[Scene image comparisons]
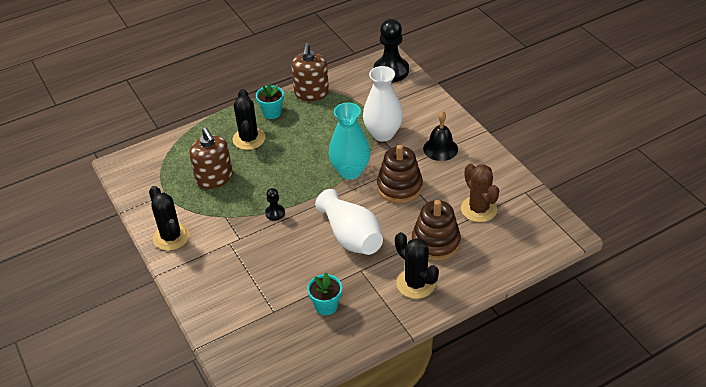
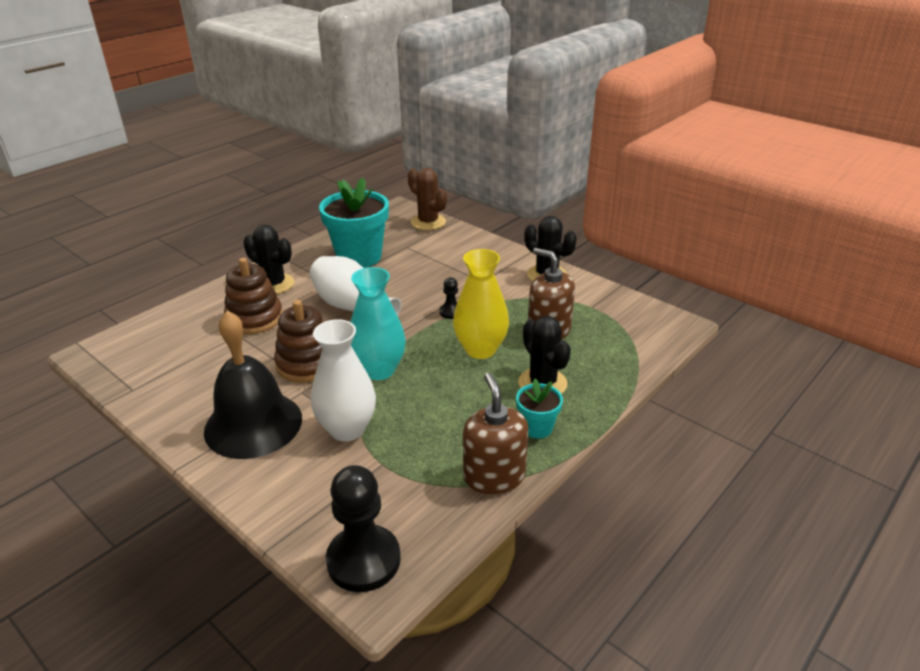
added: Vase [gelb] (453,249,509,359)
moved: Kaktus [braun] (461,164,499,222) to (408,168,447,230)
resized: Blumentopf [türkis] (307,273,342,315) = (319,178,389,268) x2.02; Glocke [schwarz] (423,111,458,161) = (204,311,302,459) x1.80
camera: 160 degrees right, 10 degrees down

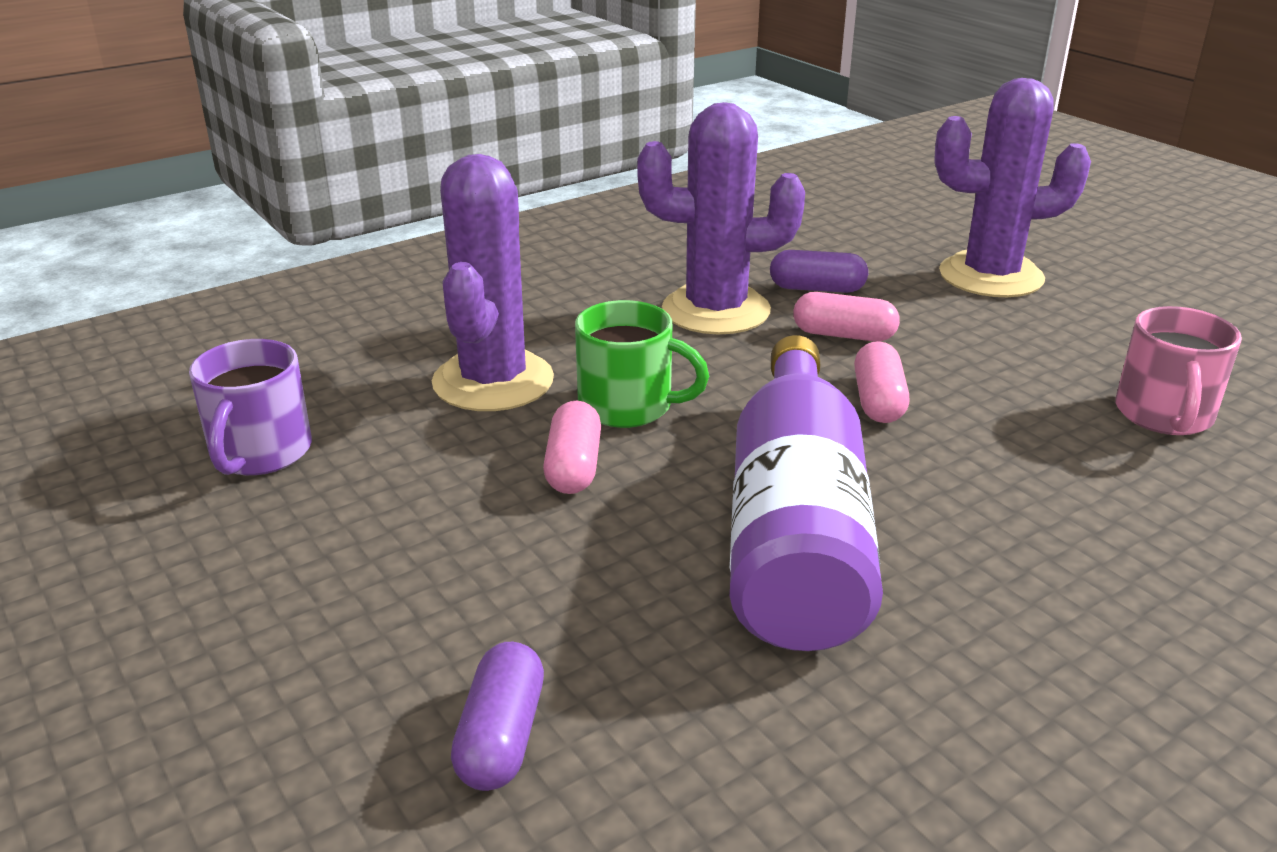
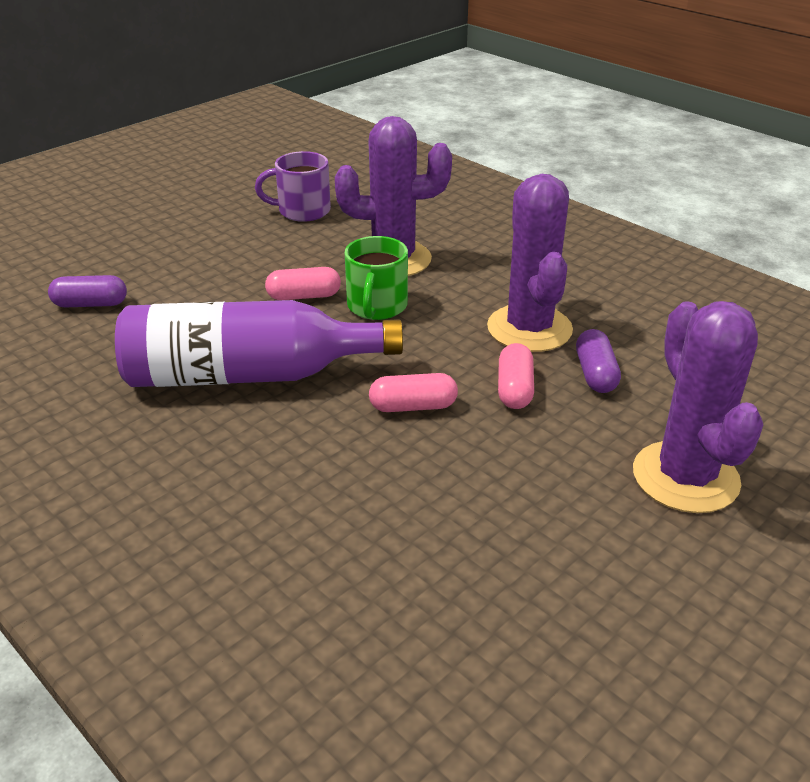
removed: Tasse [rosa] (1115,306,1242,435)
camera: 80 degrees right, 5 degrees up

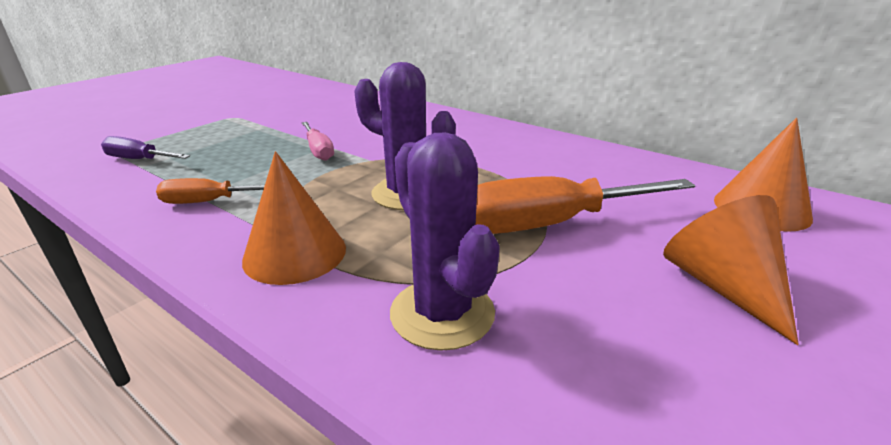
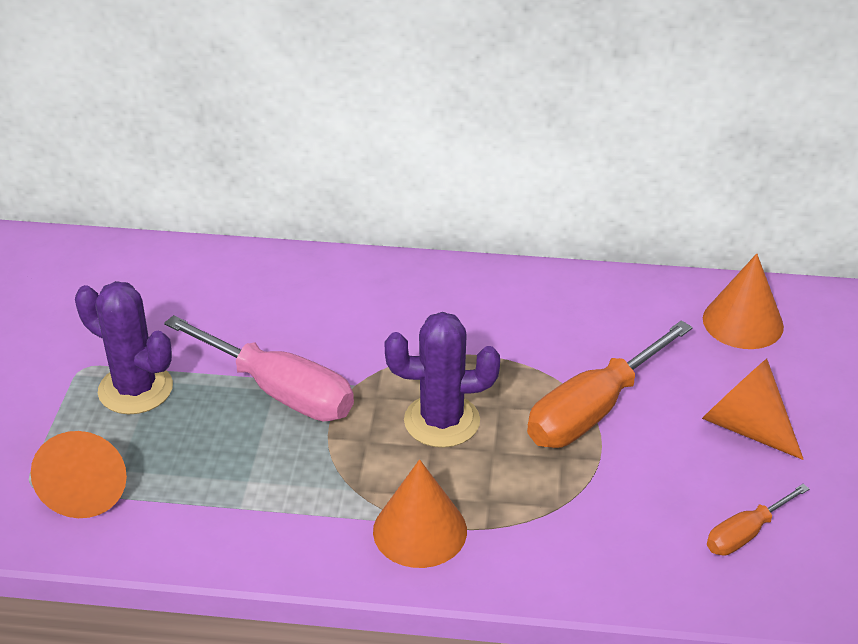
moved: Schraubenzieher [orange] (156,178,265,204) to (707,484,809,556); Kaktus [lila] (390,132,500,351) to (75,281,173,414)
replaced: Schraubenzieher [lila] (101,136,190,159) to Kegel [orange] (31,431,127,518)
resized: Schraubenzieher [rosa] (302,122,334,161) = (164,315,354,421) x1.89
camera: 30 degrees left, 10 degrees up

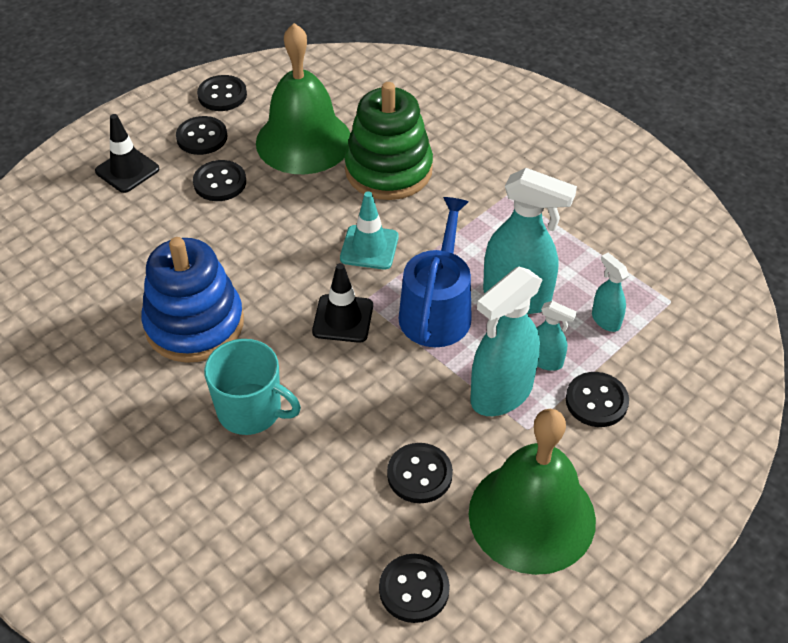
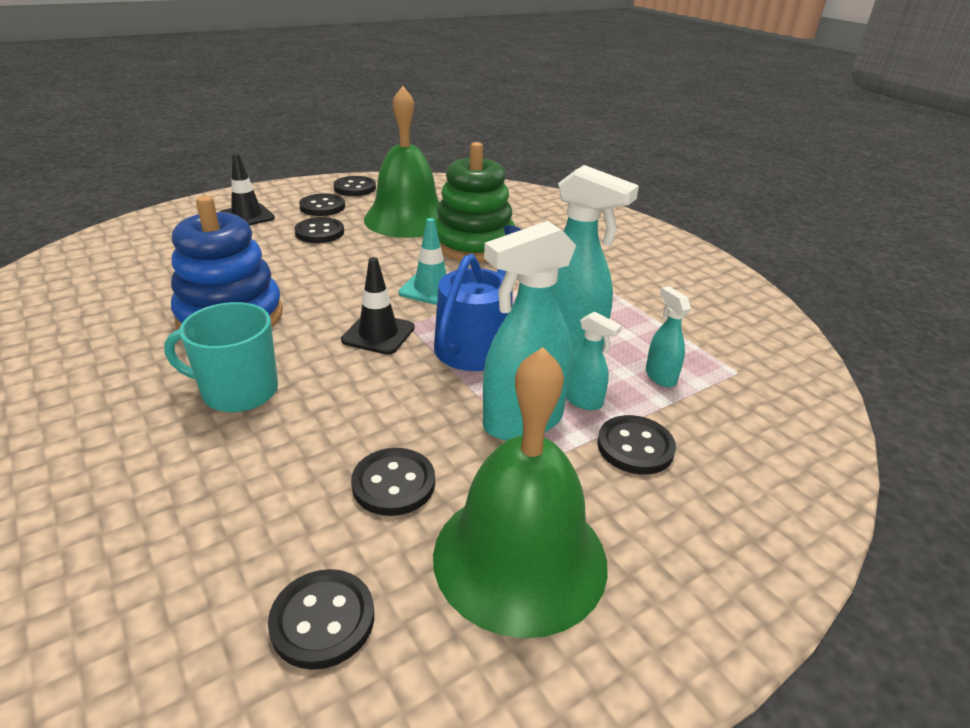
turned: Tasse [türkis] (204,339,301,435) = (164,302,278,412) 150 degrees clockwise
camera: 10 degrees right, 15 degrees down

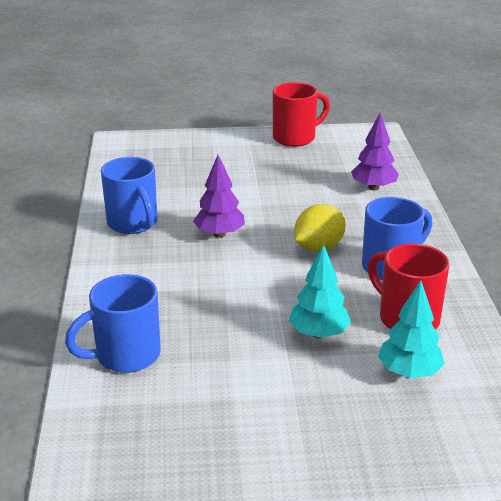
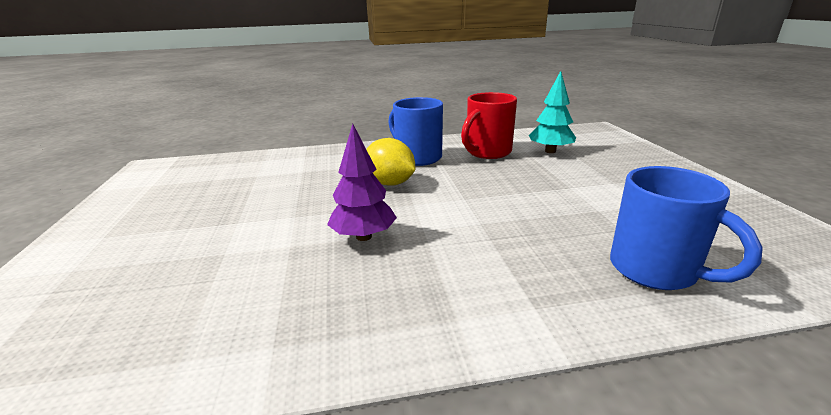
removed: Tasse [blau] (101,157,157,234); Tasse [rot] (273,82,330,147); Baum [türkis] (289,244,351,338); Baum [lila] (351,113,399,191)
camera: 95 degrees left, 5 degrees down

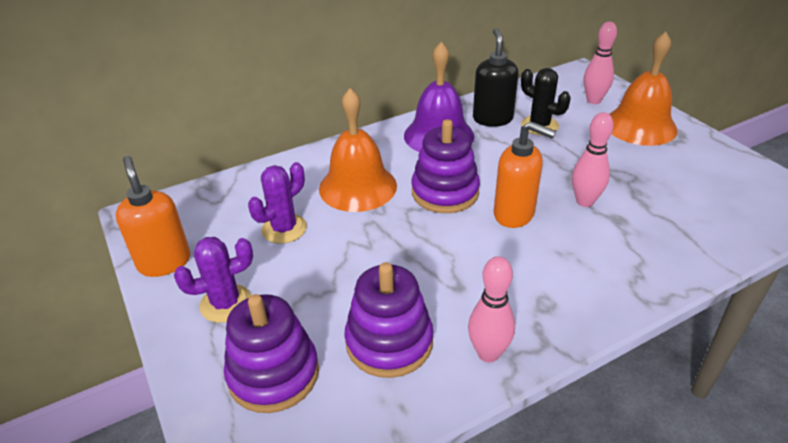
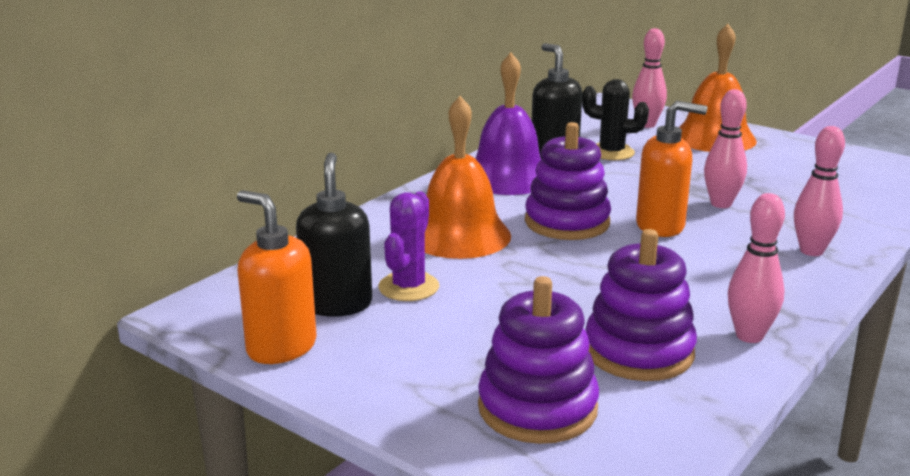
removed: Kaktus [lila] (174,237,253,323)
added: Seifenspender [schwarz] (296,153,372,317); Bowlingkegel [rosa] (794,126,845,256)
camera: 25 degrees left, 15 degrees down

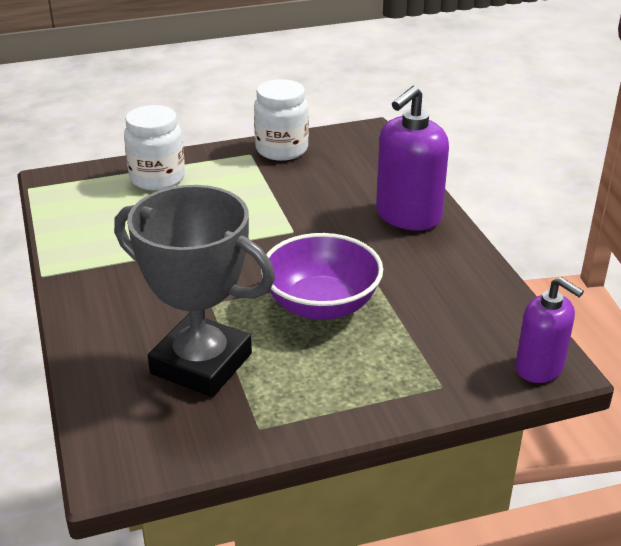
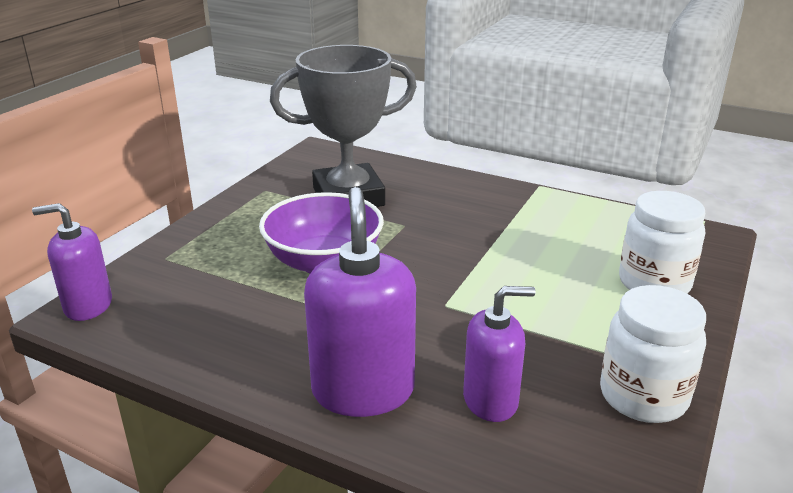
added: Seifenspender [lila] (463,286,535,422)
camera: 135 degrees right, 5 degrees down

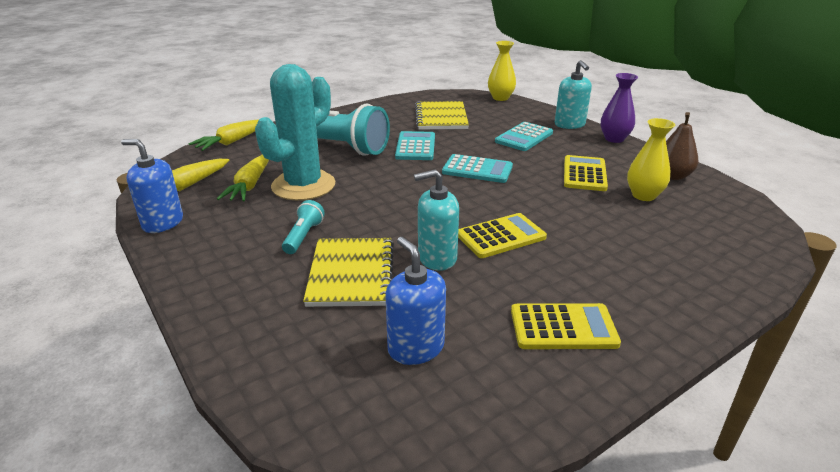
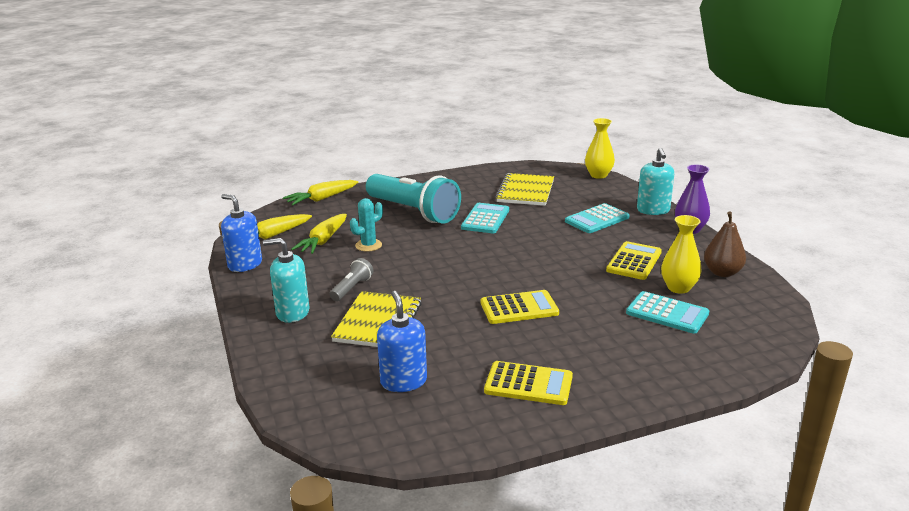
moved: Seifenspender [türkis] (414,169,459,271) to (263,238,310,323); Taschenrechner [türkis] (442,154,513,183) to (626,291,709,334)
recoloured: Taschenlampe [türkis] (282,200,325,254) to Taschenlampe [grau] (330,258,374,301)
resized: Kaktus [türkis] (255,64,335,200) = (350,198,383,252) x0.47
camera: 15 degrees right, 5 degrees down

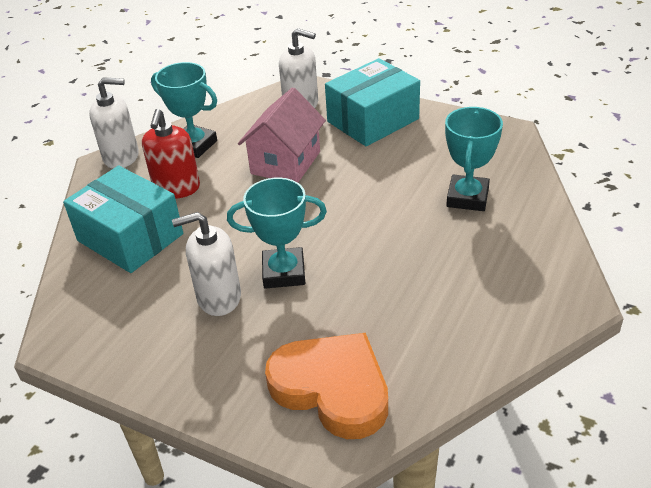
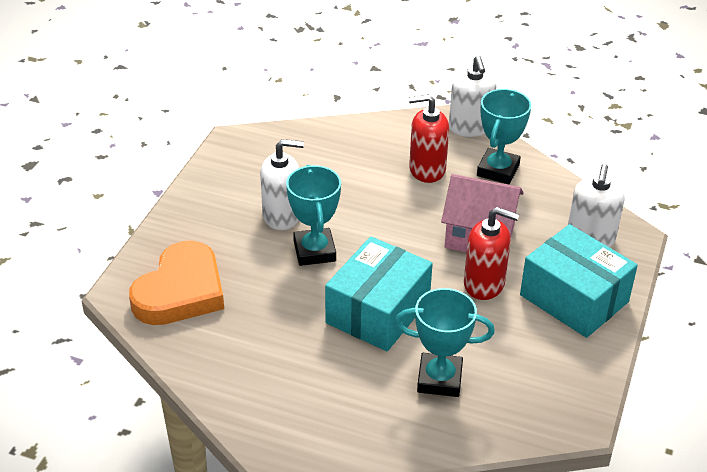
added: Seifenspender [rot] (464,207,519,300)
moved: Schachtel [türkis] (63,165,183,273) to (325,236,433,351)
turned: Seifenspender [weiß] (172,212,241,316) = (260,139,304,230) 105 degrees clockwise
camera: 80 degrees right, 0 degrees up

[TASK INSTRUCTIONS] Give every entry back unchanged, with no pictures.

[ANSWER TO THE EXERCISE]
added: Vase [gelb] (453,249,509,359)
moved: Kaktus [braun] (461,164,499,222) to (408,168,447,230)
resized: Blumentopf [türkis] (307,273,342,315) = (319,178,389,268) x2.02; Glocke [schwarz] (423,111,458,161) = (204,311,302,459) x1.80
camera: 160 degrees right, 10 degrees down

removed: Tasse [rosa] (1115,306,1242,435)
camera: 80 degrees right, 5 degrees up

moved: Schraubenzieher [orange] (156,178,265,204) to (707,484,809,556); Kaktus [lila] (390,132,500,351) to (75,281,173,414)
replaced: Schraubenzieher [lila] (101,136,190,159) to Kegel [orange] (31,431,127,518)
resized: Schraubenzieher [rosa] (302,122,334,161) = (164,315,354,421) x1.89
camera: 30 degrees left, 10 degrees up

turned: Tasse [türkis] (204,339,301,435) = (164,302,278,412) 150 degrees clockwise
camera: 10 degrees right, 15 degrees down

removed: Tasse [blau] (101,157,157,234); Tasse [rot] (273,82,330,147); Baum [türkis] (289,244,351,338); Baum [lila] (351,113,399,191)
camera: 95 degrees left, 5 degrees down

removed: Kaktus [lila] (174,237,253,323)
added: Seifenspender [schwarz] (296,153,372,317); Bowlingkegel [rosa] (794,126,845,256)
camera: 25 degrees left, 15 degrees down

added: Seifenspender [lila] (463,286,535,422)
camera: 135 degrees right, 5 degrees down

moved: Seifenspender [türkis] (414,169,459,271) to (263,238,310,323); Taschenrechner [türkis] (442,154,513,183) to (626,291,709,334)
recoloured: Taschenlampe [türkis] (282,200,325,254) to Taschenlampe [grau] (330,258,374,301)
resized: Kaktus [türkis] (255,64,335,200) = (350,198,383,252) x0.47
camera: 15 degrees right, 5 degrees down

added: Seifenspender [rot] (464,207,519,300)
moved: Schachtel [türkis] (63,165,183,273) to (325,236,433,351)
turned: Seifenspender [weiß] (172,212,241,316) = (260,139,304,230) 105 degrees clockwise
camera: 80 degrees right, 0 degrees up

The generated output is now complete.